▸ **Exercise directions**
Each entry below must be written out exactly, with pictures left out.

Recorded data
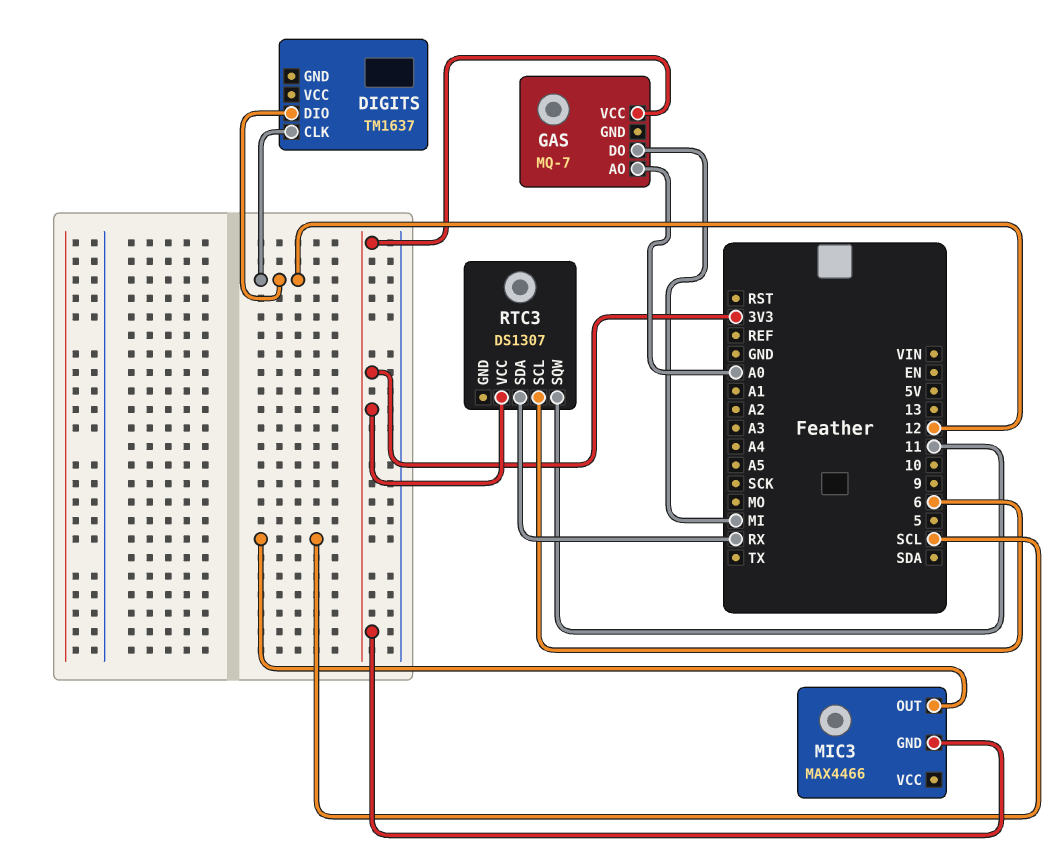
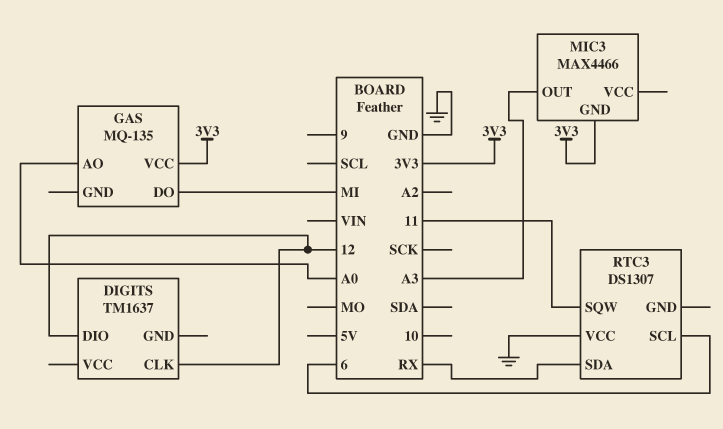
GAS: MQ-7 -> MQ-135
MIC3 pin OUT: SCL -> A3
RTC3 pin VCC: 3V3 -> GND

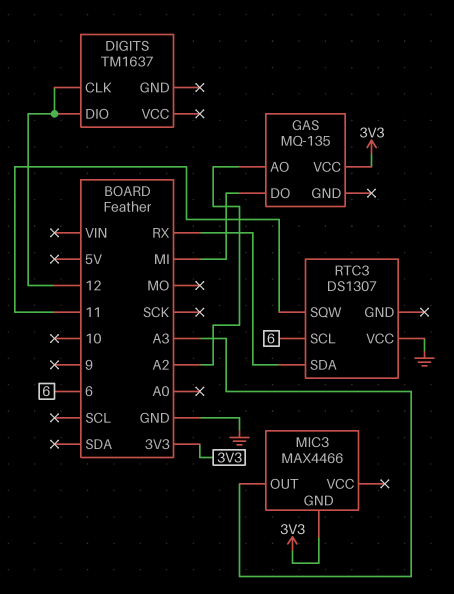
GAS pin AO: A0 -> A2

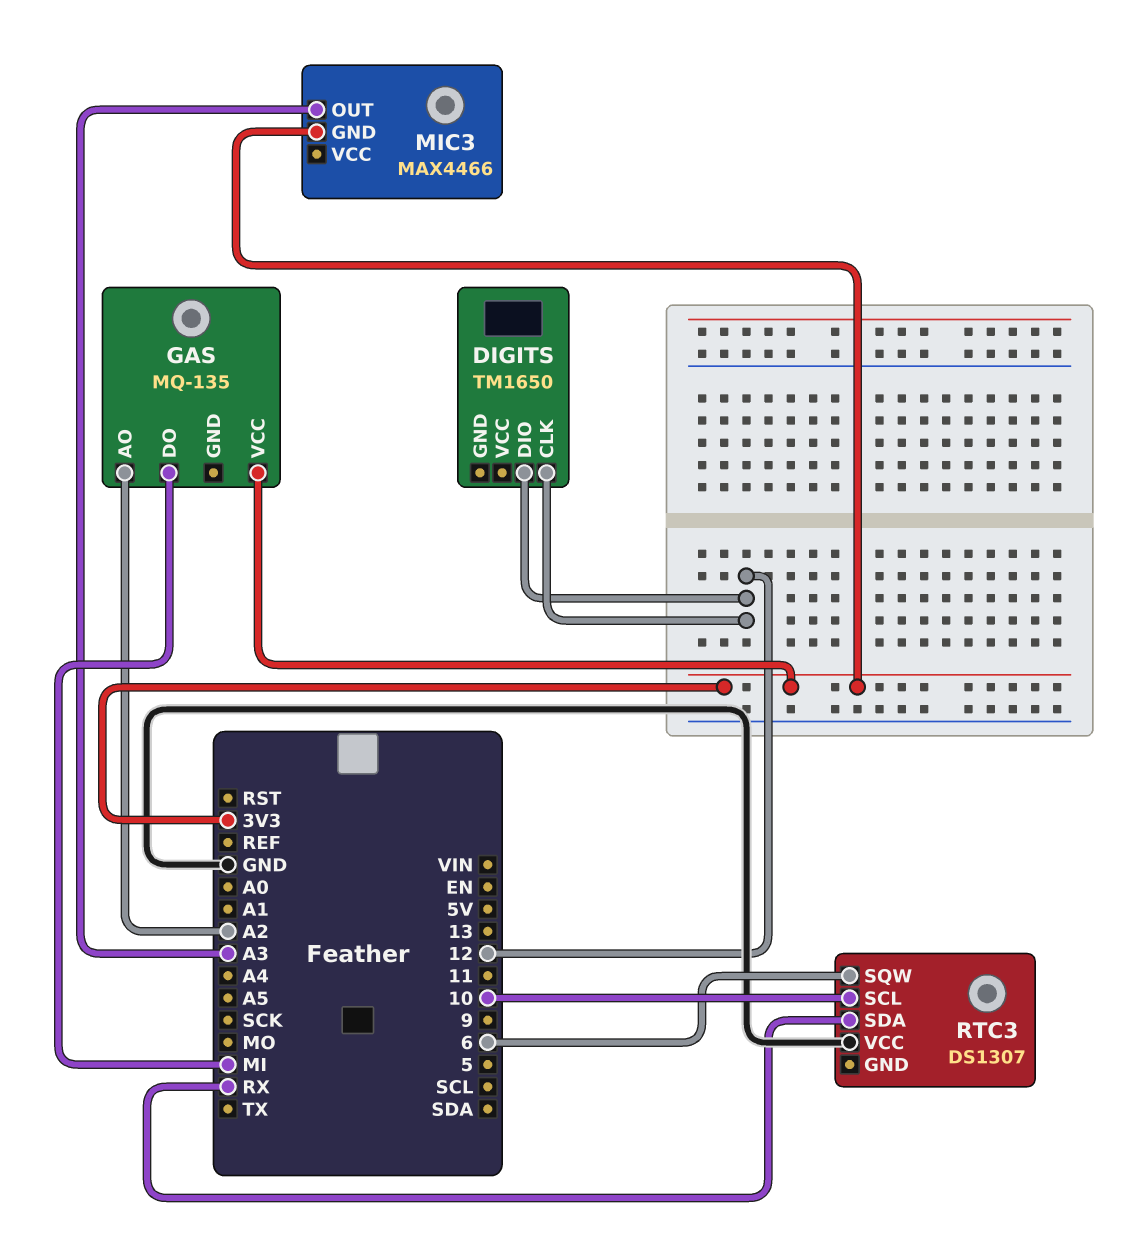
DIGITS: TM1637 -> TM1650
RTC3 pin SCL: 6 -> 10
RTC3 pin SQW: 11 -> 6

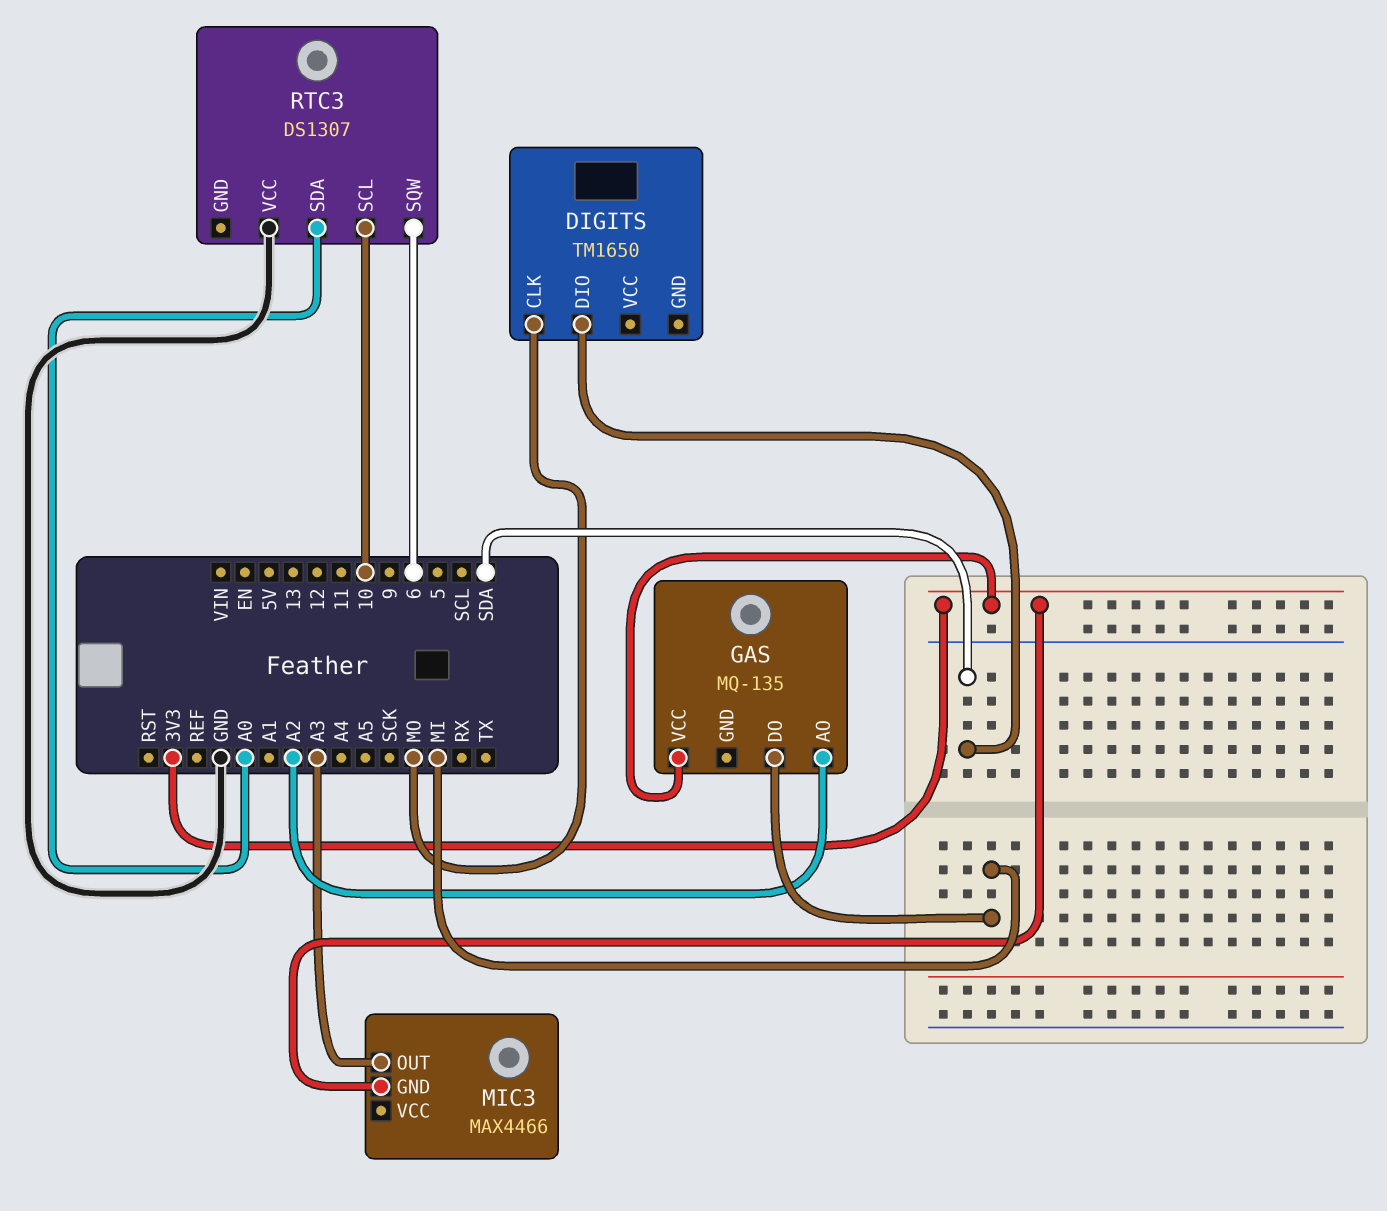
DIGITS pin CLK: 12 -> MO
DIGITS pin DIO: 12 -> SDA
RTC3 pin SDA: RX -> A0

▸ **Finished task**
GAS: MQ-7 -> MQ-135
MIC3 pin OUT: SCL -> A3
RTC3 pin VCC: 3V3 -> GND

GAS pin AO: A0 -> A2

DIGITS: TM1637 -> TM1650
RTC3 pin SCL: 6 -> 10
RTC3 pin SQW: 11 -> 6

DIGITS pin CLK: 12 -> MO
DIGITS pin DIO: 12 -> SDA
RTC3 pin SDA: RX -> A0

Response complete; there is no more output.